(Recorded data Opens)

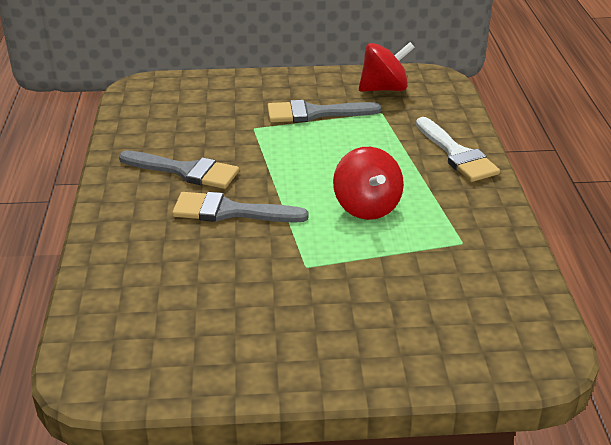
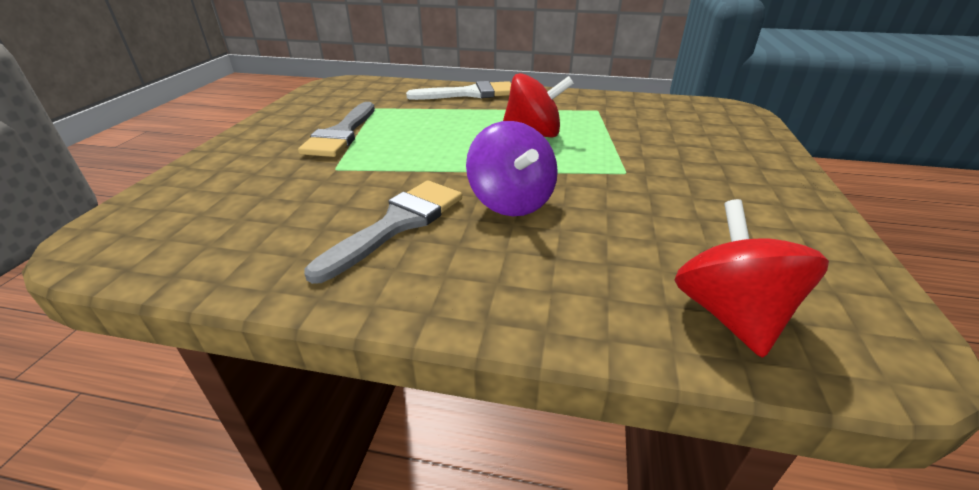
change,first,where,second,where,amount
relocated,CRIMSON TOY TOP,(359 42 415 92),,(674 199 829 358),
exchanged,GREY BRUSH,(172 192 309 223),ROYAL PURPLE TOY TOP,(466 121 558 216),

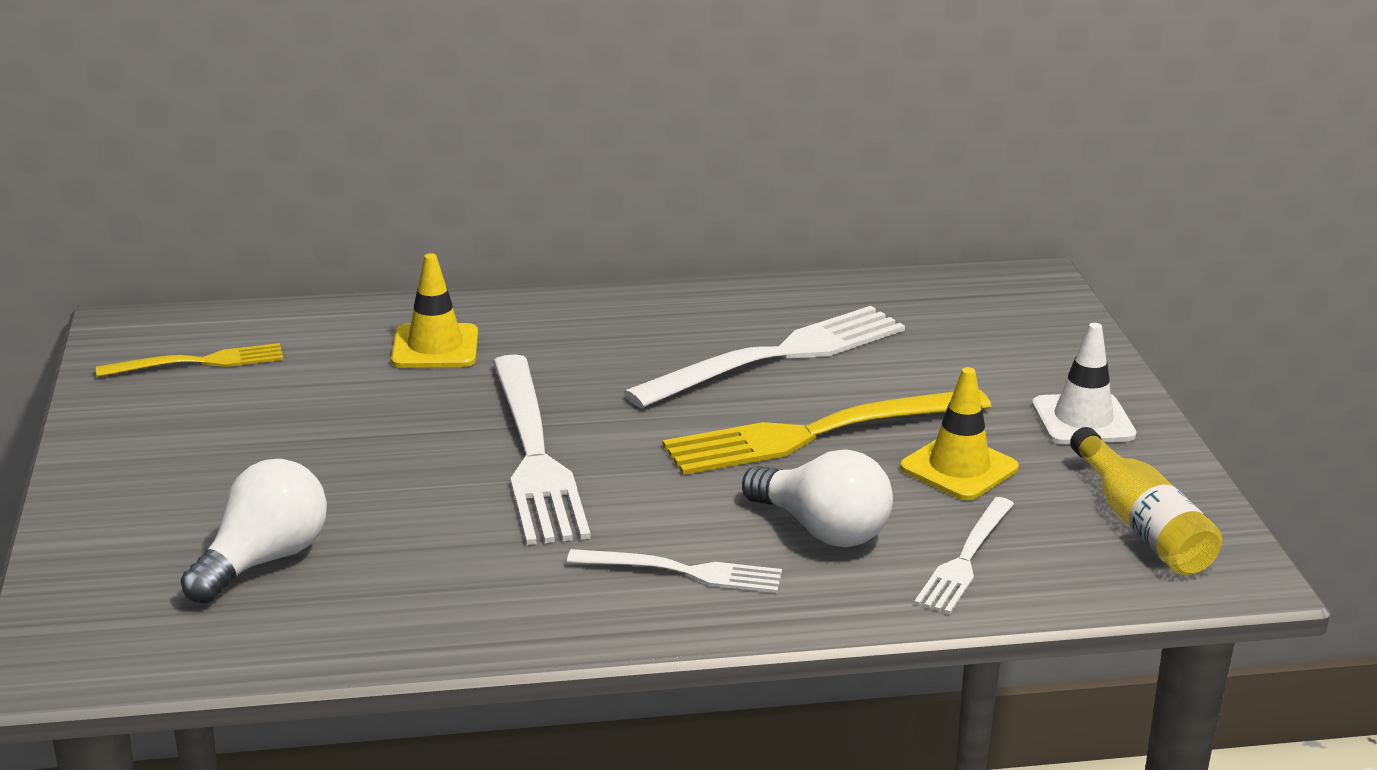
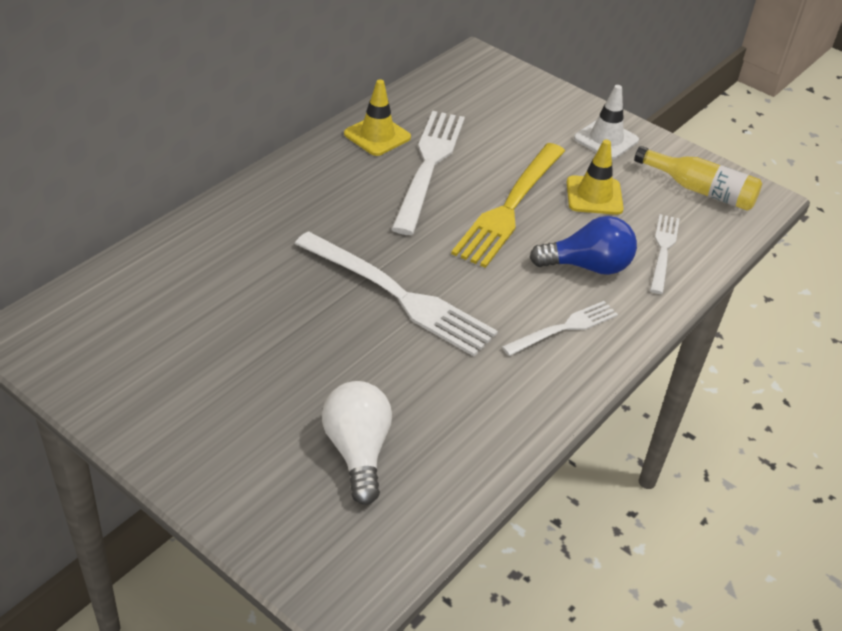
change,first,where,second,where,amount
missing,YELLOW TABLE FORK,(96 343 283 377),,,
relocated,YELLOW ROAD CONE,(391 253 478 368),,(344 79 411 156),
colour,SNOW-WHITE LIGHTBULB,(742 449 893 547),BLUE LIGHTBULB,(529 216 637 275),
spun,SNOW-WHITE TABLE FORK,(914 497 1014 614),,(650 214 680 294),150 degrees counterclockwise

(Recorded data Closes)

__What to do__: Copy every record above exactly as written, but leave out the pictures.

__Worked solution__:
change,first,where,second,where,amount
relocated,CRIMSON TOY TOP,(359 42 415 92),,(674 199 829 358),
exchanged,GREY BRUSH,(172 192 309 223),ROYAL PURPLE TOY TOP,(466 121 558 216),

change,first,where,second,where,amount
missing,YELLOW TABLE FORK,(96 343 283 377),,,
relocated,YELLOW ROAD CONE,(391 253 478 368),,(344 79 411 156),
colour,SNOW-WHITE LIGHTBULB,(742 449 893 547),BLUE LIGHTBULB,(529 216 637 275),
spun,SNOW-WHITE TABLE FORK,(914 497 1014 614),,(650 214 680 294),150 degrees counterclockwise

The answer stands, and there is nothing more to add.